WHAT YOU WILL DO:
Copy the material below character for character, leaving out the picture.

** BEGIN INFORMATION SHOWN **

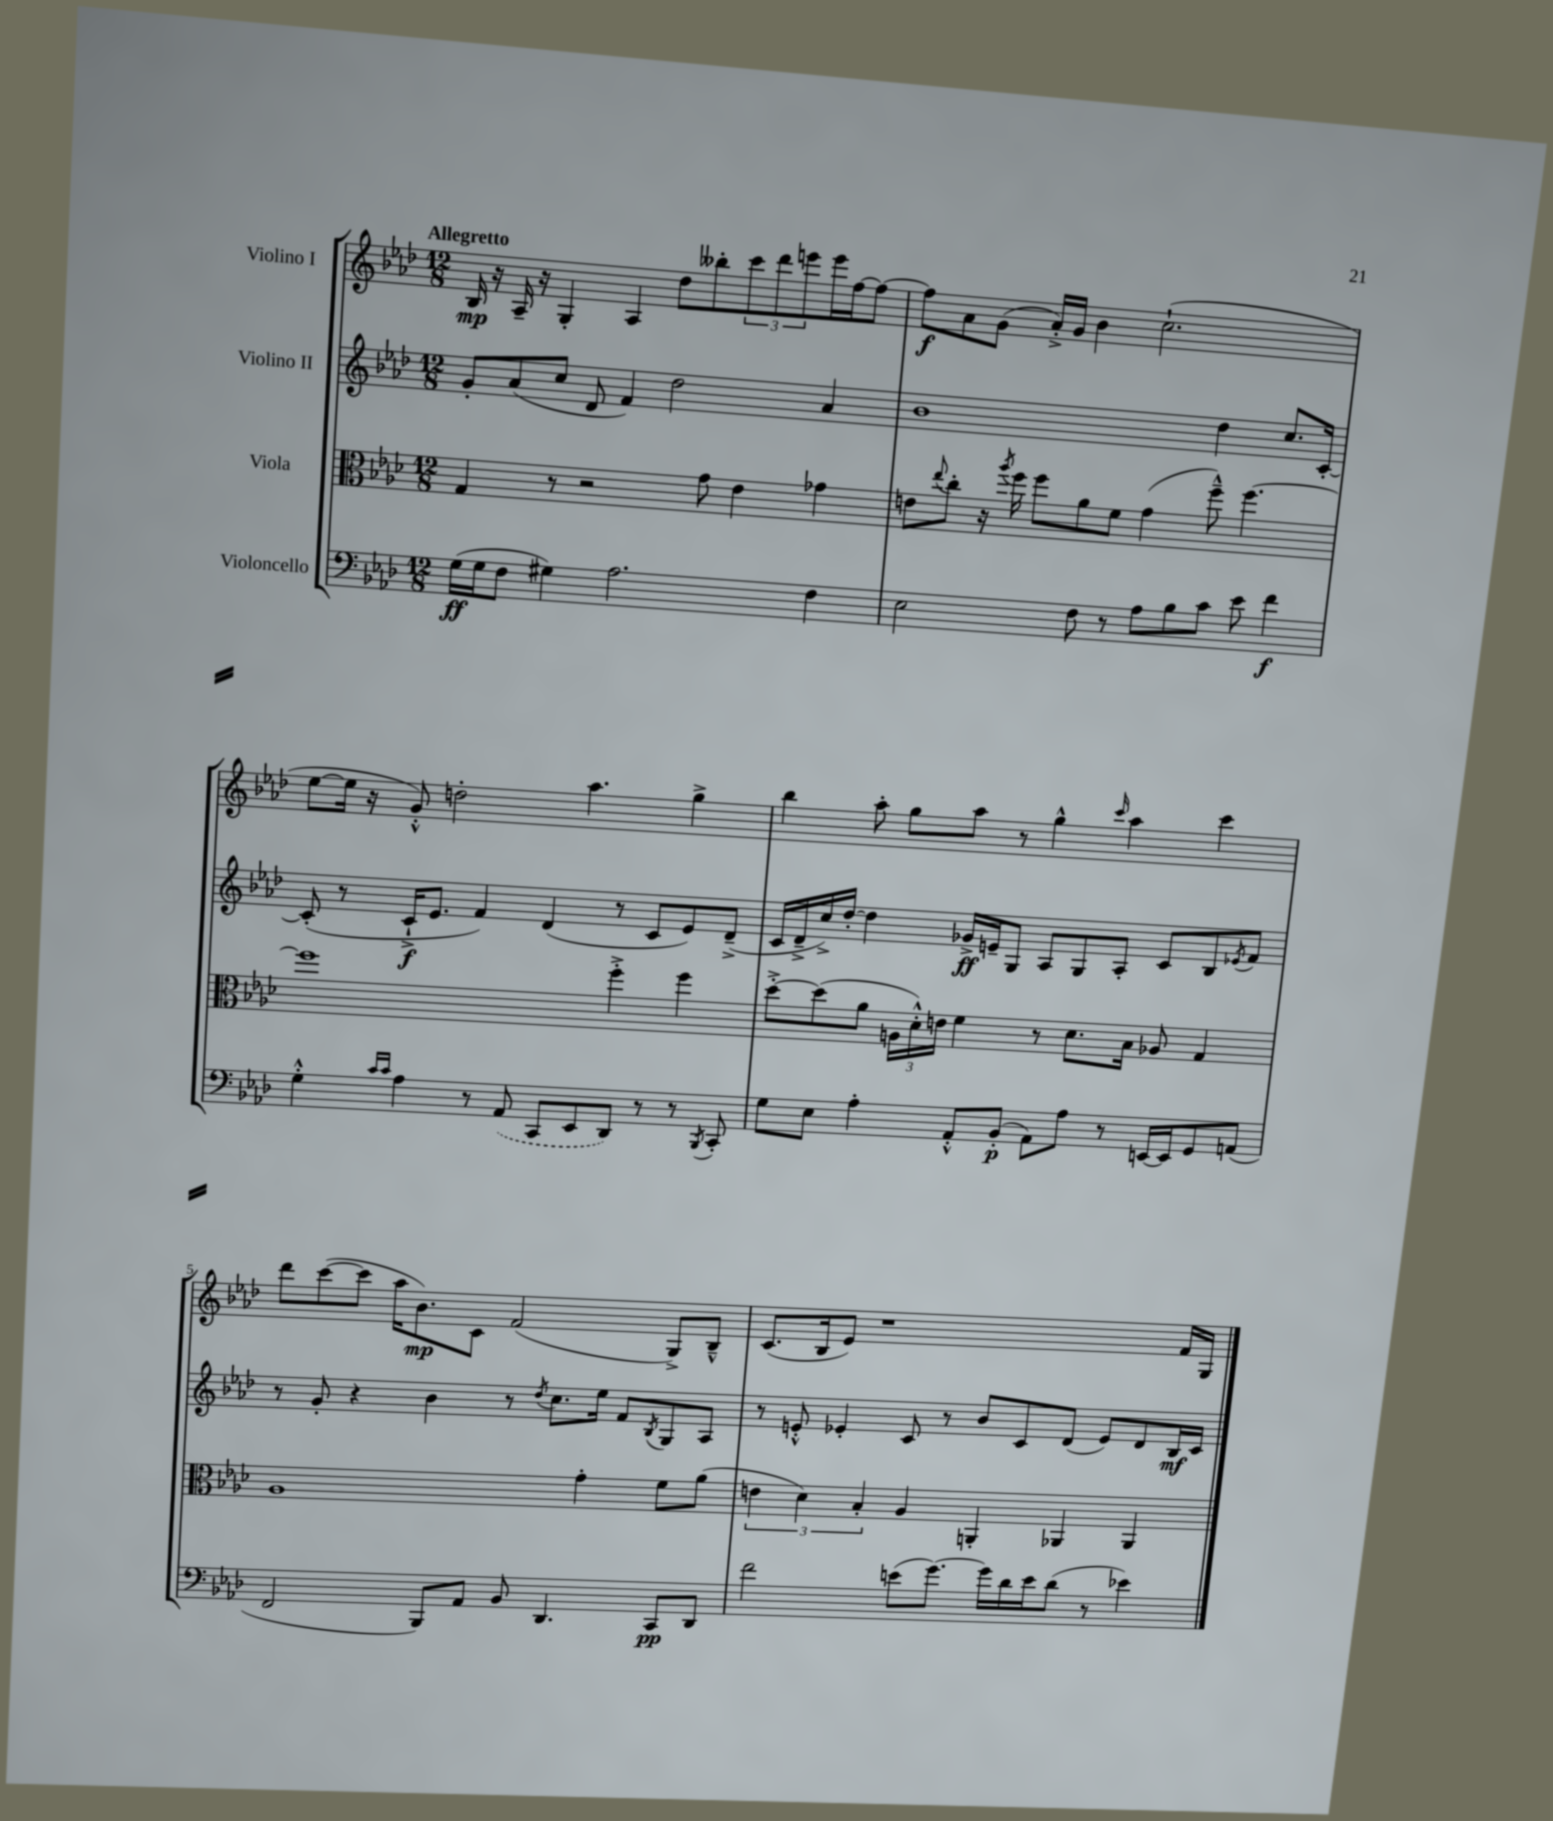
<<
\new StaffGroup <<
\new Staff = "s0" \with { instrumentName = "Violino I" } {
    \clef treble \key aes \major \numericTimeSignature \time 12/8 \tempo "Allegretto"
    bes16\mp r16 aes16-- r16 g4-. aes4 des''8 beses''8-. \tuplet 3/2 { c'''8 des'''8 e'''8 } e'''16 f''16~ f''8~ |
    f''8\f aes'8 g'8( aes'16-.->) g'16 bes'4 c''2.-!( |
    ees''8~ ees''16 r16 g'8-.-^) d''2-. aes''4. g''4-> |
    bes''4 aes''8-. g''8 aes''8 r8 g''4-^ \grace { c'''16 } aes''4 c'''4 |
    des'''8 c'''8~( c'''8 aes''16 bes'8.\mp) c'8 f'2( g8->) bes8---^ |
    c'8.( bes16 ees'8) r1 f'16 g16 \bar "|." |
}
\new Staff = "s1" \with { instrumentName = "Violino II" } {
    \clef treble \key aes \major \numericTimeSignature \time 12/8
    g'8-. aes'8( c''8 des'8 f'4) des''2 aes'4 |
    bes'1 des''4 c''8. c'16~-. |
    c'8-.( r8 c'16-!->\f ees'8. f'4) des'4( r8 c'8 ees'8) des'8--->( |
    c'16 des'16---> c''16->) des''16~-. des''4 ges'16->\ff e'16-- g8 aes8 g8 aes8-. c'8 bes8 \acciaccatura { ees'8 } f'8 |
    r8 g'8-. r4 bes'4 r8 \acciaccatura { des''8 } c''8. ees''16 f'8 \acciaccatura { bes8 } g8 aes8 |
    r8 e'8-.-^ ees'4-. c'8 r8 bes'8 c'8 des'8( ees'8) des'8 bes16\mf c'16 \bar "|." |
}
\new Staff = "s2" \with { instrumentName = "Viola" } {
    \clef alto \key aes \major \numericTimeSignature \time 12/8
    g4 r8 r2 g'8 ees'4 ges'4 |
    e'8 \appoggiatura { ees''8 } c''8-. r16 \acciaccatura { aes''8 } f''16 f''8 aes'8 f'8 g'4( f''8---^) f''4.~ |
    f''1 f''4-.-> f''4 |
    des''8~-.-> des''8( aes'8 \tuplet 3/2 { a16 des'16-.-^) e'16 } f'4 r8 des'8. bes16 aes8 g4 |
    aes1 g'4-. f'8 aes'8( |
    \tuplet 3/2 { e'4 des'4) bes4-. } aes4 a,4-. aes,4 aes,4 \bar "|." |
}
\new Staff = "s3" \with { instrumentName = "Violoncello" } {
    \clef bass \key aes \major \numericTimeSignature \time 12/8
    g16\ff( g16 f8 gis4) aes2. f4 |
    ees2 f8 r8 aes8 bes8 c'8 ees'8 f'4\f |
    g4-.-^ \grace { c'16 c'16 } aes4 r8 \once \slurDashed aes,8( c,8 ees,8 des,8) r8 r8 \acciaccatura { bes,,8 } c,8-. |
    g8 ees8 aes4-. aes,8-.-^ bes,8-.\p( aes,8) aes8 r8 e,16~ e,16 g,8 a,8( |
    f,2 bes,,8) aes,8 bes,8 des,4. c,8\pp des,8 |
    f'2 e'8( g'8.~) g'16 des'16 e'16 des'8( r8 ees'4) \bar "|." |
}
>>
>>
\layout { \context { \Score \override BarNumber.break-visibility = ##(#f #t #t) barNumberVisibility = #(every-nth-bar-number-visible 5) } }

** END INFORMATION SHOWN **

COMPLETED EXERCISE:
<<
\new StaffGroup <<
\new Staff = "s0" \with { instrumentName = "Violino I" } {
    \clef treble \key aes \major \numericTimeSignature \time 12/8 \tempo "Allegretto"
    bes16\mp r16 aes16-- r16 g4-. aes4 des''8 beses''8-. \tuplet 3/2 { c'''8 des'''8 e'''8 } e'''16 f''16~ f''8~ |
    f''8\f aes'8 g'8( aes'16-.->) g'16 bes'4 c''2.-!( |
    ees''8~ ees''16 r16 g'8-.-^) d''2-. aes''4. g''4-> |
    bes''4 aes''8-. g''8 aes''8 r8 g''4-^ \grace { c'''16 } aes''4 c'''4 |
    des'''8 c'''8~( c'''8 aes''16 bes'8.\mp) c'8 f'2( g8->) bes8---^ |
    c'8.( bes16 ees'8) r1 f'16 g16 \bar "|." |
}
\new Staff = "s1" \with { instrumentName = "Violino II" } {
    \clef treble \key aes \major \numericTimeSignature \time 12/8
    g'8-. aes'8( c''8 des'8 f'4) des''2 aes'4 |
    bes'1 des''4 c''8. c'16~-. |
    c'8-.( r8 c'16-!->\f ees'8. f'4) des'4( r8 c'8 ees'8) des'8--->( |
    c'16 des'16---> c''16->) des''16~-. des''4 ges'16->\ff e'16-- g8 aes8 g8 aes8-. c'8 bes8 \acciaccatura { ees'8 } f'8 |
    r8 g'8-. r4 bes'4 r8 \acciaccatura { des''8 } c''8. ees''16 f'8 \acciaccatura { bes8 } g8 aes8 |
    r8 e'8-.-^ ees'4-. c'8 r8 bes'8 c'8 des'8( ees'8) des'8 bes16\mf c'16 \bar "|." |
}
\new Staff = "s2" \with { instrumentName = "Viola" } {
    \clef alto \key aes \major \numericTimeSignature \time 12/8
    g4 r8 r2 g'8 ees'4 ges'4 |
    e'8 \appoggiatura { ees''8 } c''8-. r16 \acciaccatura { aes''8 } f''16 f''8 aes'8 f'8 g'4( f''8---^) f''4.~ |
    f''1 f''4-.-> f''4 |
    des''8~-.-> des''8( aes'8 \tuplet 3/2 { a16 des'16-.-^) e'16 } f'4 r8 des'8. bes16 aes8 g4 |
    aes1 g'4-. f'8 aes'8( |
    \tuplet 3/2 { e'4 des'4) bes4-. } aes4 a,4-. aes,4 aes,4 \bar "|." |
}
\new Staff = "s3" \with { instrumentName = "Violoncello" } {
    \clef bass \key aes \major \numericTimeSignature \time 12/8
    g16\ff( g16 f8 gis4) aes2. f4 |
    ees2 f8 r8 aes8 bes8 c'8 ees'8 f'4\f |
    g4-.-^ \grace { c'16 c'16 } aes4 r8 \once \slurDashed aes,8( c,8 ees,8 des,8) r8 r8 \acciaccatura { bes,,8 } c,8-. |
    g8 ees8 aes4-. aes,8-.-^ bes,8-.\p( aes,8) aes8 r8 e,16~ e,16 g,8 a,8( |
    f,2 bes,,8) aes,8 bes,8 des,4. c,8\pp des,8 |
    f'2 e'8( g'8.~) g'16 des'16 e'16 des'8( r8 ees'4) \bar "|." |
}
>>
>>
\layout { \context { \Score \override BarNumber.break-visibility = ##(#f #t #t) barNumberVisibility = #(every-nth-bar-number-visible 5) } }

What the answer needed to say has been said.